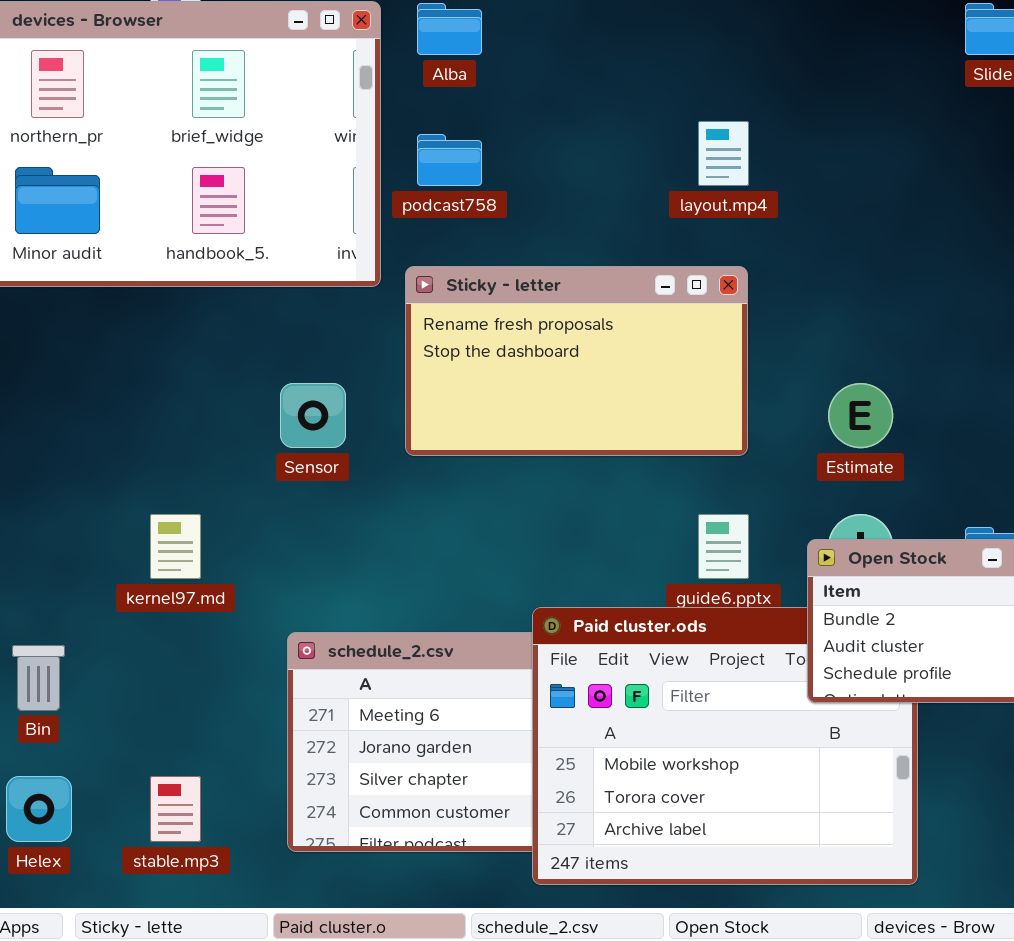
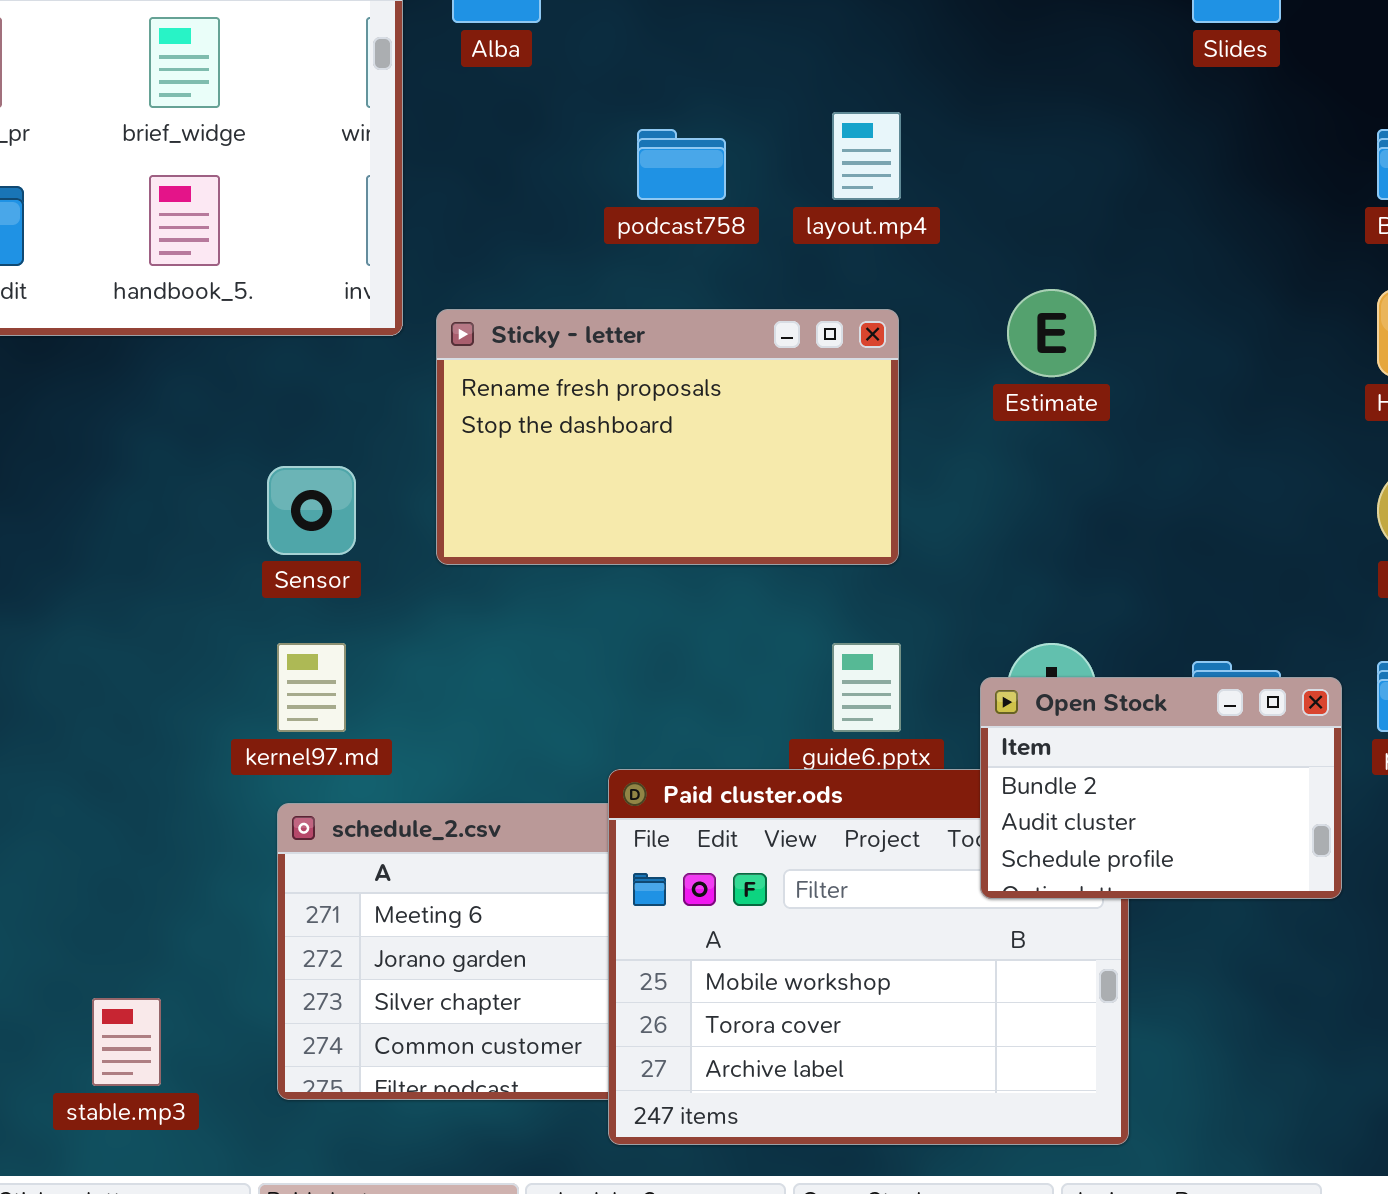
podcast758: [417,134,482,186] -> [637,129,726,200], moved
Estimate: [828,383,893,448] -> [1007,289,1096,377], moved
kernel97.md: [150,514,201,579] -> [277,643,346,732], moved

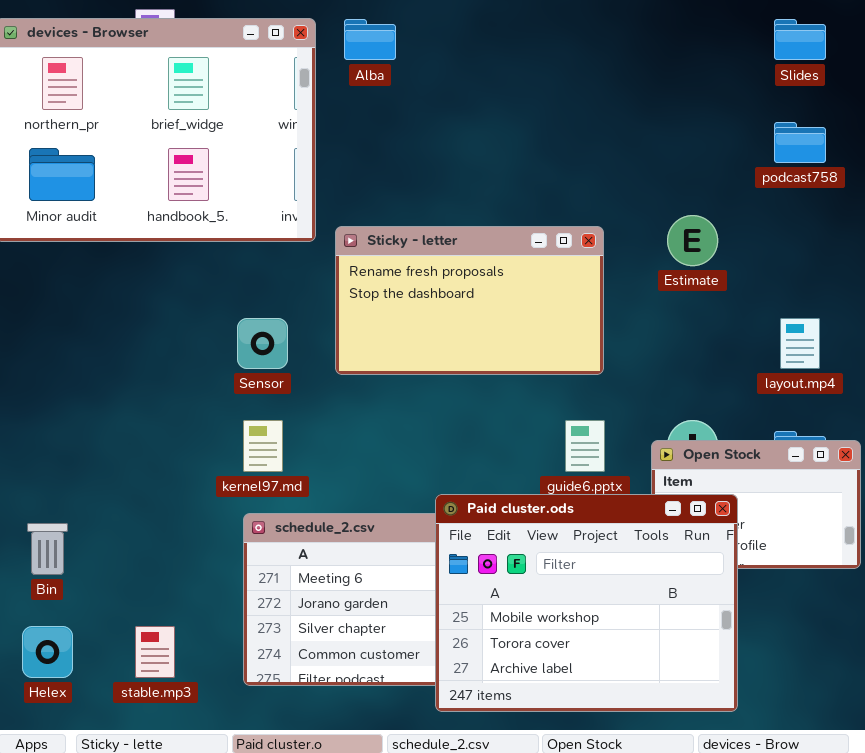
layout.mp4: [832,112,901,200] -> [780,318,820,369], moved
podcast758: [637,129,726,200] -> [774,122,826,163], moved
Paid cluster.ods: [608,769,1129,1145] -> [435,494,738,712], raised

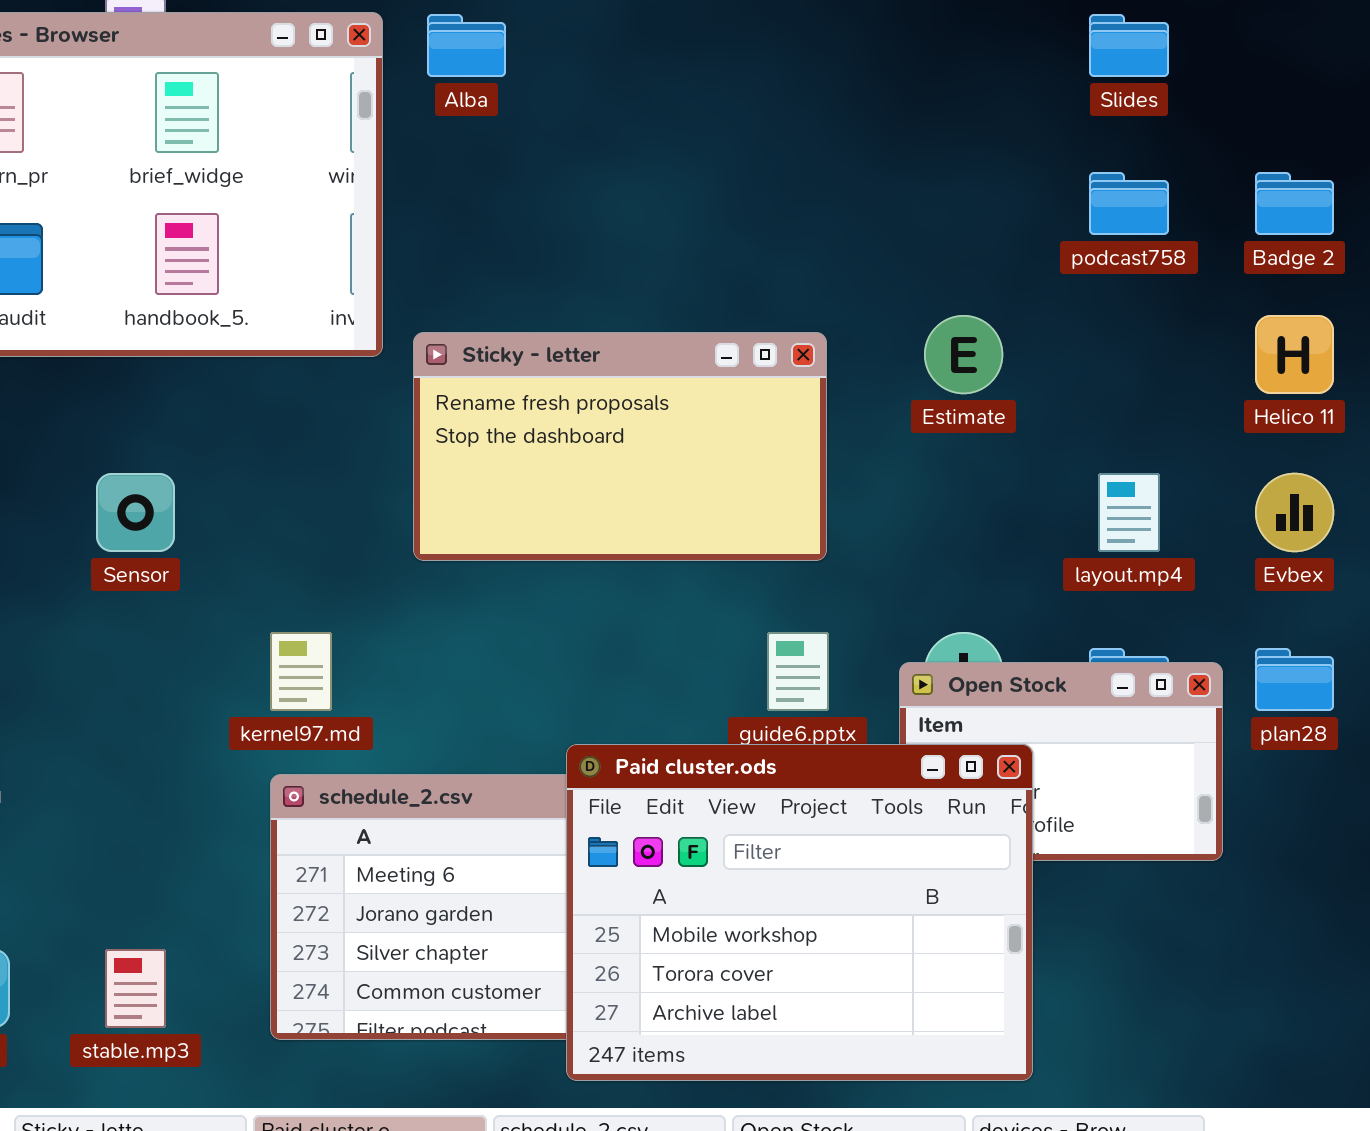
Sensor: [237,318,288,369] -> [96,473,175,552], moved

________________

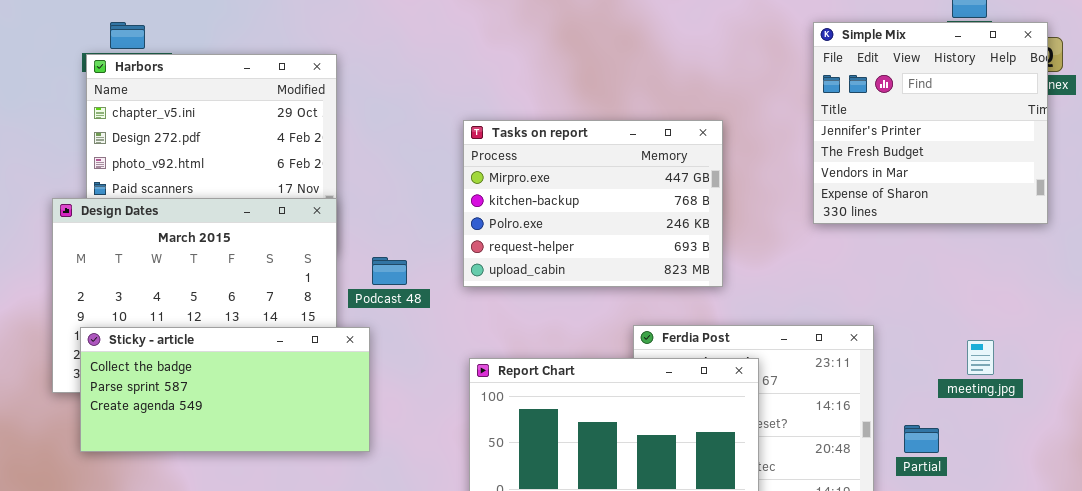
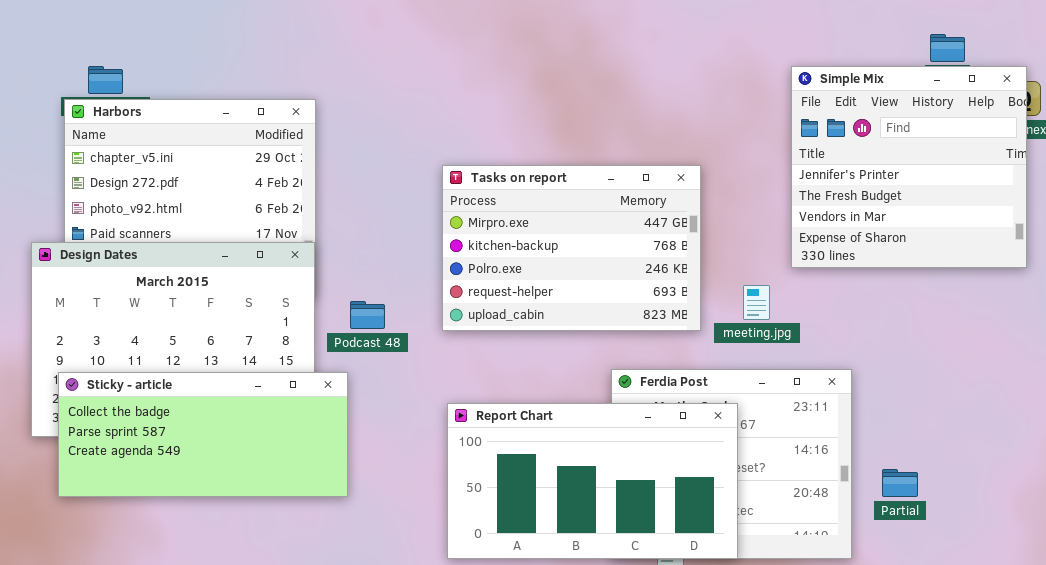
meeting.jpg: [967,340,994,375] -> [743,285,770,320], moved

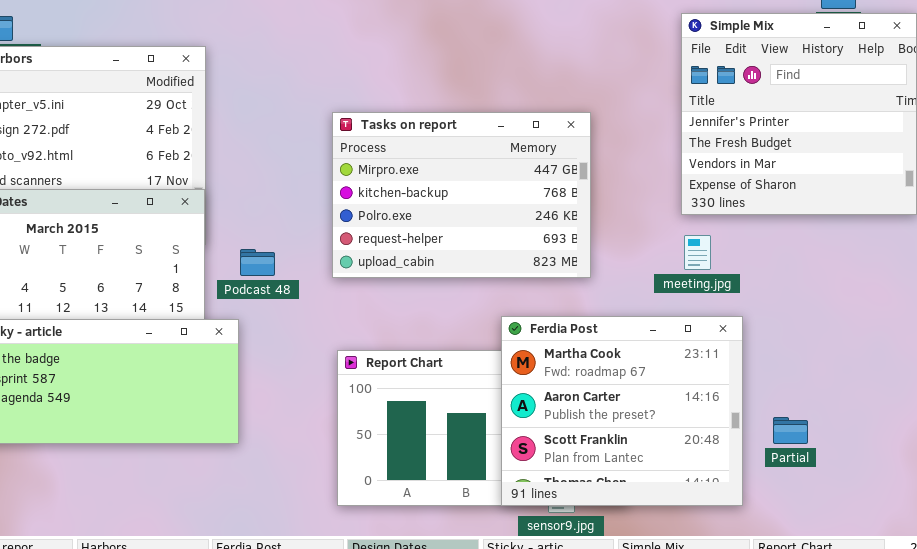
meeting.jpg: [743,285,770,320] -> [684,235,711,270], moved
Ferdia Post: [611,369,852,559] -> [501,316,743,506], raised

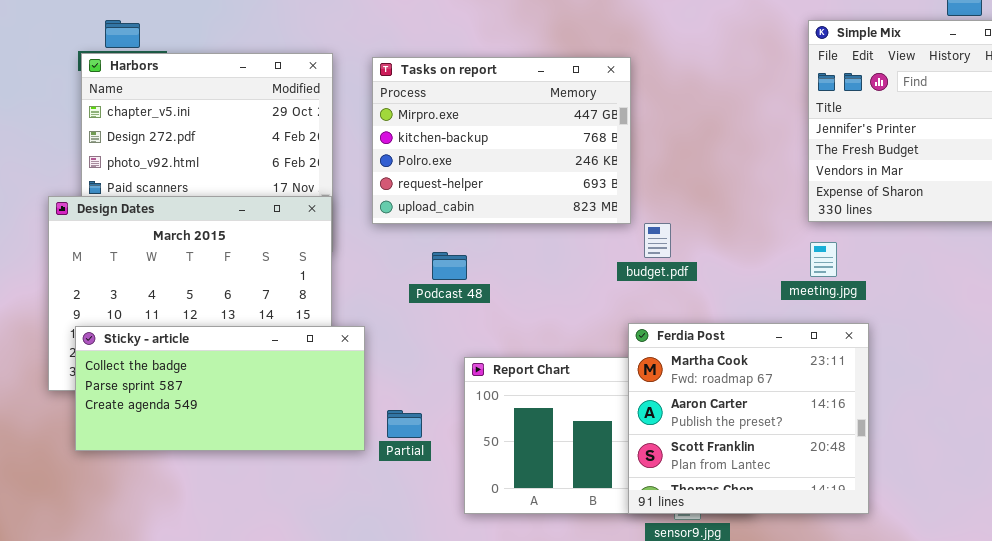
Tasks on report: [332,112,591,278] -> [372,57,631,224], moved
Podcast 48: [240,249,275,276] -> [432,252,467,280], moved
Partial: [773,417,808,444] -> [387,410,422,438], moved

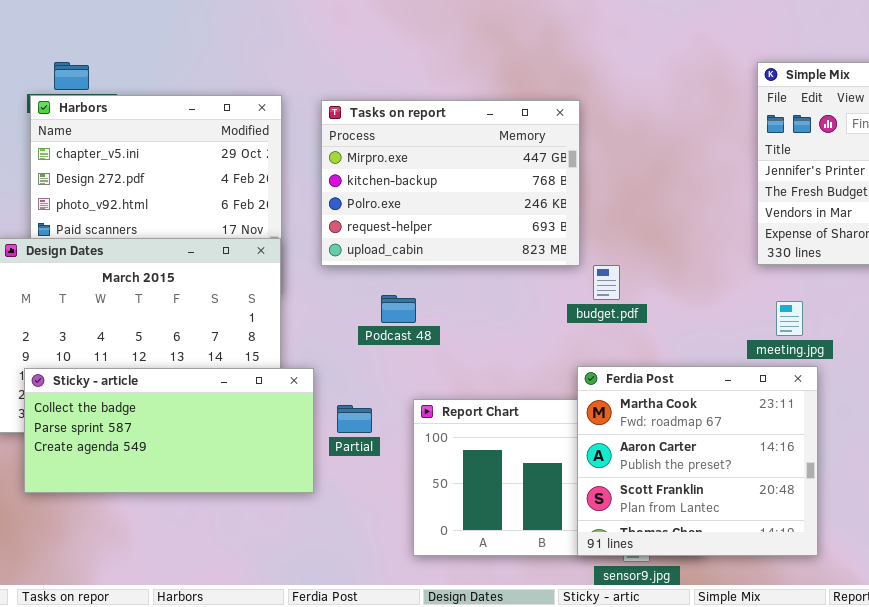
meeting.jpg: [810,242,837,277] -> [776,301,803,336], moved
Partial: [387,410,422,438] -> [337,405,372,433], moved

________________

#### Work to be completed:
Go through the listing, find each line with the word "meeting", and copy it.

#### Solution to the problem:
meeting.jpg: [967,340,994,375] -> [743,285,770,320], moved
meeting.jpg: [743,285,770,320] -> [684,235,711,270], moved
meeting.jpg: [810,242,837,277] -> [776,301,803,336], moved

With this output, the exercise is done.